(Saved data entries)
#####

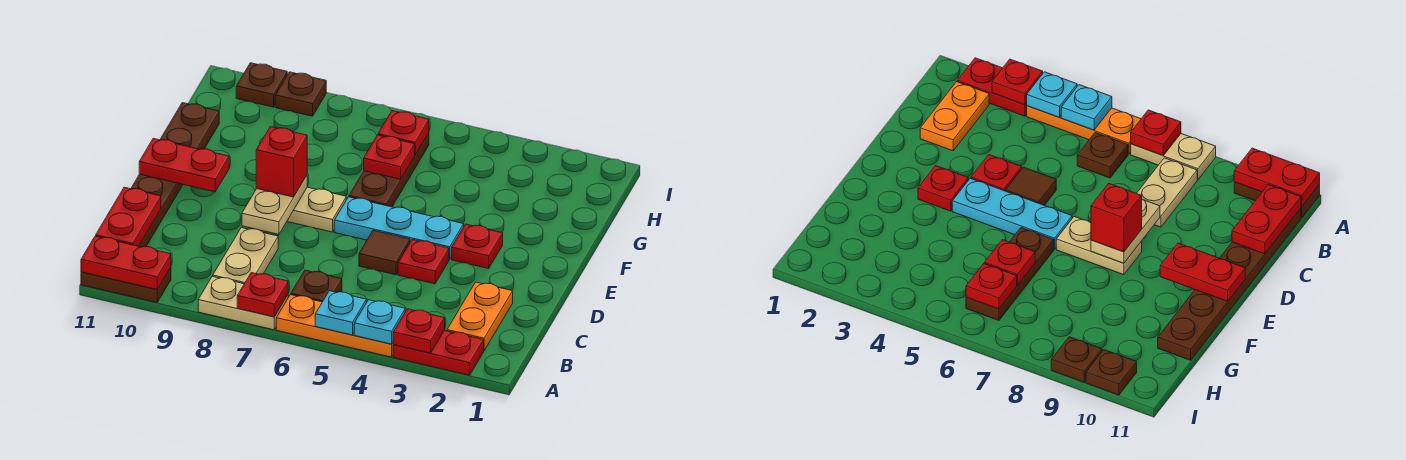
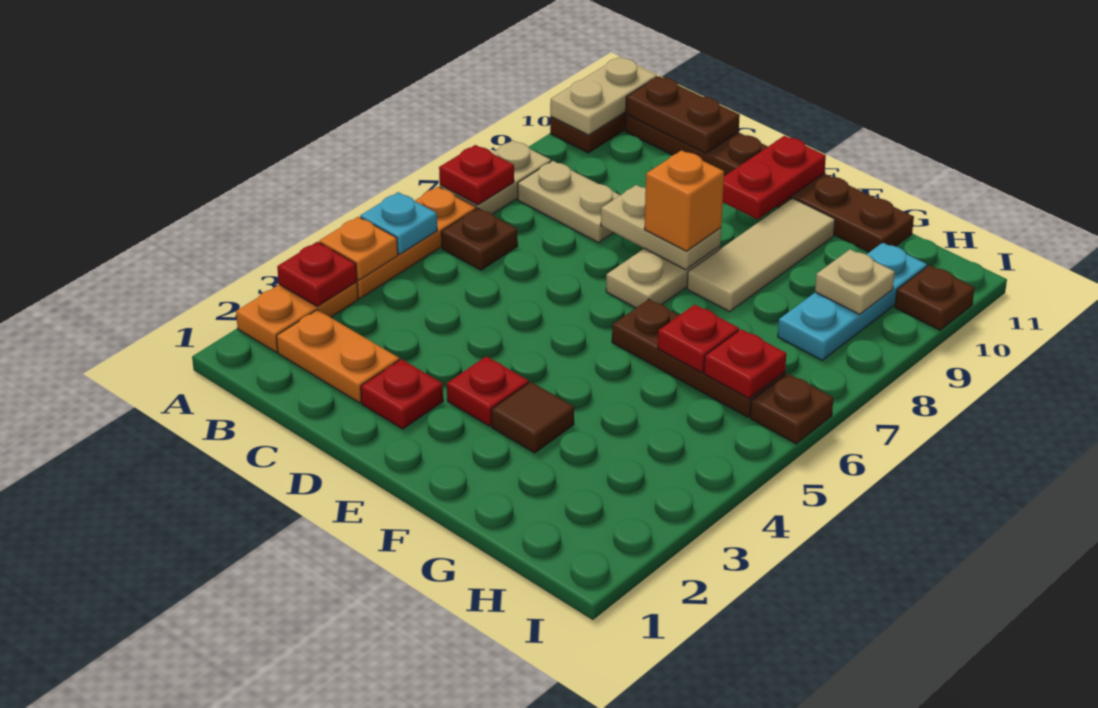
red plate A2:A3 level 1 -> orange plate A2:A3 level 1
cyan plate A4 level 2 -> orange plate A4 level 2
red plate A10:A11 level 2 -> tan plate A10:A11 level 2
red plate B11:C11 level 2 -> brown plate B11:C11 level 2
red plate D4 level 1 -> red plate D2 level 1
brown tile D5 level 1 -> brown tile F3 level 1
cyan plate E4:E6 level 1 -> cyan plate H8:H10 level 1
red brick E8 level 3 -> orange brick E8 level 3
none -> tan tile F8:F10 level 1
none -> tan plate H9 level 2
brown plate I9 level 1 -> brown plate I6 level 1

#####

WHAT IS NEEDED -> Could you copy every record exactly, without the pictures?

EXERCISE SOLUTION ->
red plate A2:A3 level 1 -> orange plate A2:A3 level 1
cyan plate A4 level 2 -> orange plate A4 level 2
red plate A10:A11 level 2 -> tan plate A10:A11 level 2
red plate B11:C11 level 2 -> brown plate B11:C11 level 2
red plate D4 level 1 -> red plate D2 level 1
brown tile D5 level 1 -> brown tile F3 level 1
cyan plate E4:E6 level 1 -> cyan plate H8:H10 level 1
red brick E8 level 3 -> orange brick E8 level 3
none -> tan tile F8:F10 level 1
none -> tan plate H9 level 2
brown plate I9 level 1 -> brown plate I6 level 1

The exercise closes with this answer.